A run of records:
__________

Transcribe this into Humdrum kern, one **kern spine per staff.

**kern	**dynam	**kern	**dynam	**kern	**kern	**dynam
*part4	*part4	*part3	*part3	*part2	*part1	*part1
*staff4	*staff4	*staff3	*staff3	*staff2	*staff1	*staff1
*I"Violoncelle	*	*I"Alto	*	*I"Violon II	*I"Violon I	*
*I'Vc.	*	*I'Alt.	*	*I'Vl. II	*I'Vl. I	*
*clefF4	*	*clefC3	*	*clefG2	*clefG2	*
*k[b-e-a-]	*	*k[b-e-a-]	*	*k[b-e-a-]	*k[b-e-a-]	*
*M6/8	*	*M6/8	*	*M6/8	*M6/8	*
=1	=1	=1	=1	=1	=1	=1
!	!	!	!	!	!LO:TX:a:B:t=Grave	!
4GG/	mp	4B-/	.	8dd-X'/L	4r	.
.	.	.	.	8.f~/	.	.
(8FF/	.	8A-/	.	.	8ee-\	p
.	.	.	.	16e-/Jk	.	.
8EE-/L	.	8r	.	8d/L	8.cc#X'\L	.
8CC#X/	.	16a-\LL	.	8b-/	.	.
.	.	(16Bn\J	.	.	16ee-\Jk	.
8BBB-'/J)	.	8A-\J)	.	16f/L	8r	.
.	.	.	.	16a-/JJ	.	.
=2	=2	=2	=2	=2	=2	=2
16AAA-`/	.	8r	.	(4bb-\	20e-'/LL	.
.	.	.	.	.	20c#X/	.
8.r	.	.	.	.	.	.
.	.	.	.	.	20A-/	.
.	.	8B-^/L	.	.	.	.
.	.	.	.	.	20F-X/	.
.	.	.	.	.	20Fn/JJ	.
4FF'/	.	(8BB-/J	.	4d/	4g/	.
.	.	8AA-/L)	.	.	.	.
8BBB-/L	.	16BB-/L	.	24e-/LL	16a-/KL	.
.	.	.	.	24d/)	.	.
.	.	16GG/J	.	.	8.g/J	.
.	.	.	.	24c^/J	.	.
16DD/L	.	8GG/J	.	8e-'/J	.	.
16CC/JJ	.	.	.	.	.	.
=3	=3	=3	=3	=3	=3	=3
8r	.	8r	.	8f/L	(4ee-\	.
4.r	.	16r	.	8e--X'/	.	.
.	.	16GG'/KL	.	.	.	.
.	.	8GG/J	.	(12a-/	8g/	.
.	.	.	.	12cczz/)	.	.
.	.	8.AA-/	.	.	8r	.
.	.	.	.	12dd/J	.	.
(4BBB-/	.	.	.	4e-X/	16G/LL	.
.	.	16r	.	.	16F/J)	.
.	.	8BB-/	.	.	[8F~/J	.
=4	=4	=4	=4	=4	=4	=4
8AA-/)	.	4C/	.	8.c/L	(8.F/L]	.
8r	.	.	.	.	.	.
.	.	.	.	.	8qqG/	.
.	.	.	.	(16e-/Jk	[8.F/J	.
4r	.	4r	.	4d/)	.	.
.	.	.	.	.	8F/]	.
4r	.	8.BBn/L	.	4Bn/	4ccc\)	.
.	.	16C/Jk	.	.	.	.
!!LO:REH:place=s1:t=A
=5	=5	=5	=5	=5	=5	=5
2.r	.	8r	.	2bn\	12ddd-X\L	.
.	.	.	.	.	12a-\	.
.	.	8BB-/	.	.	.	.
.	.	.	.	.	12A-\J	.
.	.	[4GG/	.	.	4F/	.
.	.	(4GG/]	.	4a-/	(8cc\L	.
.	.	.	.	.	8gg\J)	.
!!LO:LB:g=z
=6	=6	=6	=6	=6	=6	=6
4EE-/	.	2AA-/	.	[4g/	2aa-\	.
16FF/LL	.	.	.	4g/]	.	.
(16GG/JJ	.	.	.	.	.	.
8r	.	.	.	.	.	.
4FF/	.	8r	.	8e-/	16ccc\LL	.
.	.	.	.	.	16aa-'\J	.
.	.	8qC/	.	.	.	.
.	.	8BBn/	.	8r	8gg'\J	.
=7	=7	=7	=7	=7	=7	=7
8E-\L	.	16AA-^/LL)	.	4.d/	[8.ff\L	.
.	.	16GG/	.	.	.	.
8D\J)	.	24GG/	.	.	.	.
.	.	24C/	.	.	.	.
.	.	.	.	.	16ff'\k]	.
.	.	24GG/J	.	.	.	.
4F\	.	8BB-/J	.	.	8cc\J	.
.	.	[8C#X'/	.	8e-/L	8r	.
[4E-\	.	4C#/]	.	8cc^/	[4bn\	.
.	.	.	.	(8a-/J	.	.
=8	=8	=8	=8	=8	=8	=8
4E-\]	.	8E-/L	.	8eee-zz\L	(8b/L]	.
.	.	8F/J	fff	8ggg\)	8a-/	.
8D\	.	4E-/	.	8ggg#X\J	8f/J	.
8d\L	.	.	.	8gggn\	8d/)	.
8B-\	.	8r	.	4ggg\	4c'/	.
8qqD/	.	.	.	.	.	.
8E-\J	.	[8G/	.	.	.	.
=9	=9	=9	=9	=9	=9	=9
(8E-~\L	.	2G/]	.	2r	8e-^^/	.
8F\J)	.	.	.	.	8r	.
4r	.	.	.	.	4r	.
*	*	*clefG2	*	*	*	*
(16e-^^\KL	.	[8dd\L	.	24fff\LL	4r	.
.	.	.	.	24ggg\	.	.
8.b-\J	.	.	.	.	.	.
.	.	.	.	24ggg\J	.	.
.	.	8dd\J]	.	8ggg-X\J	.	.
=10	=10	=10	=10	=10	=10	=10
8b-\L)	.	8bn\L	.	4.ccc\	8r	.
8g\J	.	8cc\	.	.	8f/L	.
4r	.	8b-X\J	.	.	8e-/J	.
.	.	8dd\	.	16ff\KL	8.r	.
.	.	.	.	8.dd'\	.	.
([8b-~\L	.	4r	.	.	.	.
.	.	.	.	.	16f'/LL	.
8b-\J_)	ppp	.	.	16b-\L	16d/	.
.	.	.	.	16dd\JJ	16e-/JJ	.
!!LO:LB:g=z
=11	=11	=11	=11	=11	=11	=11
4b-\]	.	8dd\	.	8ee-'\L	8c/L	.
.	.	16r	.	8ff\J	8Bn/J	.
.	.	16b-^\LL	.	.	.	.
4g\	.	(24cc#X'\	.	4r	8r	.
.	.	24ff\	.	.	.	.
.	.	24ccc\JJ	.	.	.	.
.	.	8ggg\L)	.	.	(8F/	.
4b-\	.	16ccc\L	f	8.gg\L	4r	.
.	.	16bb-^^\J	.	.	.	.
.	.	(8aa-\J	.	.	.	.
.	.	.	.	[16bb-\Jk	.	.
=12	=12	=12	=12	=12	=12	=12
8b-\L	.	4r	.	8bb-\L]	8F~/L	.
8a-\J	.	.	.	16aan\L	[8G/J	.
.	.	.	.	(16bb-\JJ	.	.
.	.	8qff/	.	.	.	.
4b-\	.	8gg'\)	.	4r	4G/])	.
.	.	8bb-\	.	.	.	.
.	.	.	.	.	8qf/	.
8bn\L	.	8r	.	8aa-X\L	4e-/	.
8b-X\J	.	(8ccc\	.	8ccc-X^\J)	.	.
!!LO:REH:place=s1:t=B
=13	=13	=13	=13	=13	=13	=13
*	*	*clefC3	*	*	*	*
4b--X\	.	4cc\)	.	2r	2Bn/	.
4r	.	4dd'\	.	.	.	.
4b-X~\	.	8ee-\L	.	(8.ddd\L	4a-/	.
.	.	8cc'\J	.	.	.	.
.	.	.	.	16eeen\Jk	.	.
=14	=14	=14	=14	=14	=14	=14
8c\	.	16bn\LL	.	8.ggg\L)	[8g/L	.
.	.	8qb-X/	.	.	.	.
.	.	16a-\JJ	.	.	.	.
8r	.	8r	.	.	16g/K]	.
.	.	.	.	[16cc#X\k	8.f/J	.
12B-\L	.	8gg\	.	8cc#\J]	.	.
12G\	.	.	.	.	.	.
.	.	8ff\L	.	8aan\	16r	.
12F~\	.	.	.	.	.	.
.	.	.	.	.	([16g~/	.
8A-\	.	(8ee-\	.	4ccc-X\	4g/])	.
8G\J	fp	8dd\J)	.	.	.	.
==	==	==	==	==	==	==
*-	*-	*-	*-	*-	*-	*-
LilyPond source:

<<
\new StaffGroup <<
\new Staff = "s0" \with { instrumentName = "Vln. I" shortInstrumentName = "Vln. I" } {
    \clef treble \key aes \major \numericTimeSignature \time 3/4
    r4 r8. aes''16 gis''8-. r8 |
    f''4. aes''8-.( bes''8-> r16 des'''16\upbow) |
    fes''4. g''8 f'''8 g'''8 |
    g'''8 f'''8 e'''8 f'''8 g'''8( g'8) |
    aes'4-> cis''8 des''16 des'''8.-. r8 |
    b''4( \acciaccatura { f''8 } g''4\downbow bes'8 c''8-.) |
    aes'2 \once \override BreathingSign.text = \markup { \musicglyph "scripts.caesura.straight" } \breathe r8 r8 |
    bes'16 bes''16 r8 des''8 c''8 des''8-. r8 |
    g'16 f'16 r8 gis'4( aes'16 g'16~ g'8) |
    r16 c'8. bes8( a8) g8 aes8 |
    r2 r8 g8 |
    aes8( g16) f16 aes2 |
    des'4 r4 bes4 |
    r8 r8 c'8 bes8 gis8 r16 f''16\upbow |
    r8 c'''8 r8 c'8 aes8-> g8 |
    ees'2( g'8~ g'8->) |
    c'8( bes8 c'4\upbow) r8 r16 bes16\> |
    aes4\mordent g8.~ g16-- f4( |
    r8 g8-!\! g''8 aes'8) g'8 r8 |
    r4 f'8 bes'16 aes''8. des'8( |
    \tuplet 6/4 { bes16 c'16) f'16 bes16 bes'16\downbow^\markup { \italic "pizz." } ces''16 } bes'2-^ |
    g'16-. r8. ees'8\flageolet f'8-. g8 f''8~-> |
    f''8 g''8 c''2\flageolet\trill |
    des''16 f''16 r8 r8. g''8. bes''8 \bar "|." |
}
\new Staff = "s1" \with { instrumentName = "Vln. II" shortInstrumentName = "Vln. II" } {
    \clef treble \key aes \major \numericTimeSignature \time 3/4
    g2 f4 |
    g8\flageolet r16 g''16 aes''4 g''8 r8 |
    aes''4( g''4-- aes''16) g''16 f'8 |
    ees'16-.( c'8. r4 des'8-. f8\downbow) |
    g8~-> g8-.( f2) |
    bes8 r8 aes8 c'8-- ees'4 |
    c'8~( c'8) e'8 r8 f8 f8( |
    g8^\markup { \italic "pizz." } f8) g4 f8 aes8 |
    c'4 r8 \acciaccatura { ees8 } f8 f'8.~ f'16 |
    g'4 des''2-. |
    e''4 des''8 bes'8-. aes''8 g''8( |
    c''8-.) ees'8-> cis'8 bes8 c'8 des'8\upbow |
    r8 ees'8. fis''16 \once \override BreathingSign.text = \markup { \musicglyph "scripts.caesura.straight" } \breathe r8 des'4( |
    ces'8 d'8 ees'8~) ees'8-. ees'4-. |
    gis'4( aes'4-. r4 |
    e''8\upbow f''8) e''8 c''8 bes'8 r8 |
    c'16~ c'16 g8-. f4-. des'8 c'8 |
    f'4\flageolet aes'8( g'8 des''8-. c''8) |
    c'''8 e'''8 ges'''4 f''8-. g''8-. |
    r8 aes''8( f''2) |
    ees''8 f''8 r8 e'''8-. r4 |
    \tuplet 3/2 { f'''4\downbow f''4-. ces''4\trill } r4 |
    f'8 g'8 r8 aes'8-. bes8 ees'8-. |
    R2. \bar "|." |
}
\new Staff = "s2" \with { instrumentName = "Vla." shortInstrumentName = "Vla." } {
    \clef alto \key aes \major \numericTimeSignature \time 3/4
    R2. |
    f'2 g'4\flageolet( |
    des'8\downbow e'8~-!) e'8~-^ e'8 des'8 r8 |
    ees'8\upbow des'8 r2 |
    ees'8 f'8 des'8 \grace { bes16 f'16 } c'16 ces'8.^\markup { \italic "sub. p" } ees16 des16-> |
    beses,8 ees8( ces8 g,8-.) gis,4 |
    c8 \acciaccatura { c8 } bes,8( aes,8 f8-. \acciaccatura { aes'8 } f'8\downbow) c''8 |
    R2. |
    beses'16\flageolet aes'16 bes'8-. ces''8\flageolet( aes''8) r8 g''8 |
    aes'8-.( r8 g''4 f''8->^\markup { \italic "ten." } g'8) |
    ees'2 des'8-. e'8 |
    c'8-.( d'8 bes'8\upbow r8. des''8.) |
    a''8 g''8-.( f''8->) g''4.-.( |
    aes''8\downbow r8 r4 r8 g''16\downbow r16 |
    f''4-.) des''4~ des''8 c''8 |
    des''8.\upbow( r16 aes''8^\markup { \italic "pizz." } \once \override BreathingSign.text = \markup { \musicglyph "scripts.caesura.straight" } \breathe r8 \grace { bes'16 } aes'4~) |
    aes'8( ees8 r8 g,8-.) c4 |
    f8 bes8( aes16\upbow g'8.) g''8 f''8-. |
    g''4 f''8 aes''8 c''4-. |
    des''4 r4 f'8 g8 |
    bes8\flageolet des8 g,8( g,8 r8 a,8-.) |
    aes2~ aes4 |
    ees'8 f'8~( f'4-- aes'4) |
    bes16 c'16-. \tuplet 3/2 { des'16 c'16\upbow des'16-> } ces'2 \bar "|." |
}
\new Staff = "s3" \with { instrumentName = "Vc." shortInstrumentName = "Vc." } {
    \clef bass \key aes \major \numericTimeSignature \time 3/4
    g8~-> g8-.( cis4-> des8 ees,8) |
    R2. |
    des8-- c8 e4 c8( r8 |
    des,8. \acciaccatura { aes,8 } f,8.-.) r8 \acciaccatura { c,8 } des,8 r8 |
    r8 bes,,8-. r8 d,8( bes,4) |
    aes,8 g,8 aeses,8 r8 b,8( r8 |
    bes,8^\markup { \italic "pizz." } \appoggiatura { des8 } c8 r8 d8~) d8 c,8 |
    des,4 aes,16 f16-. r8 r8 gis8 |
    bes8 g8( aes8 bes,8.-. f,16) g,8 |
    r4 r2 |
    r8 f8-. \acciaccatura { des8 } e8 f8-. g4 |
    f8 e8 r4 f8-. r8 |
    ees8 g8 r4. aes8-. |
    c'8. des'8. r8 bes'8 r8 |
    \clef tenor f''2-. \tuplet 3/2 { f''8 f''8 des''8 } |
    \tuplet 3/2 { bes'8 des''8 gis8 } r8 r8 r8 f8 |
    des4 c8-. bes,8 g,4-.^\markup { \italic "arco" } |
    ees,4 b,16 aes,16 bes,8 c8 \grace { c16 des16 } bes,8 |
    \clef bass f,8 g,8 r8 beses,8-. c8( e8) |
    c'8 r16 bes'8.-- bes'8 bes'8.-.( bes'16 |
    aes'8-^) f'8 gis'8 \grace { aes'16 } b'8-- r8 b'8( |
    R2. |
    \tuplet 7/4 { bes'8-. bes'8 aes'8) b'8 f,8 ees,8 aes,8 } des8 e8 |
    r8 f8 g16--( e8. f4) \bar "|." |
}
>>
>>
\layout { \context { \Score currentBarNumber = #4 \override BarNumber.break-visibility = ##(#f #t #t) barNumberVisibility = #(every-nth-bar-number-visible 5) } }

__________

◆ Written request
Report how many lines in the data above contain the string "instrumentName", treating uppercase and lowercase as distinct. Give only the number.

◆ Answer
4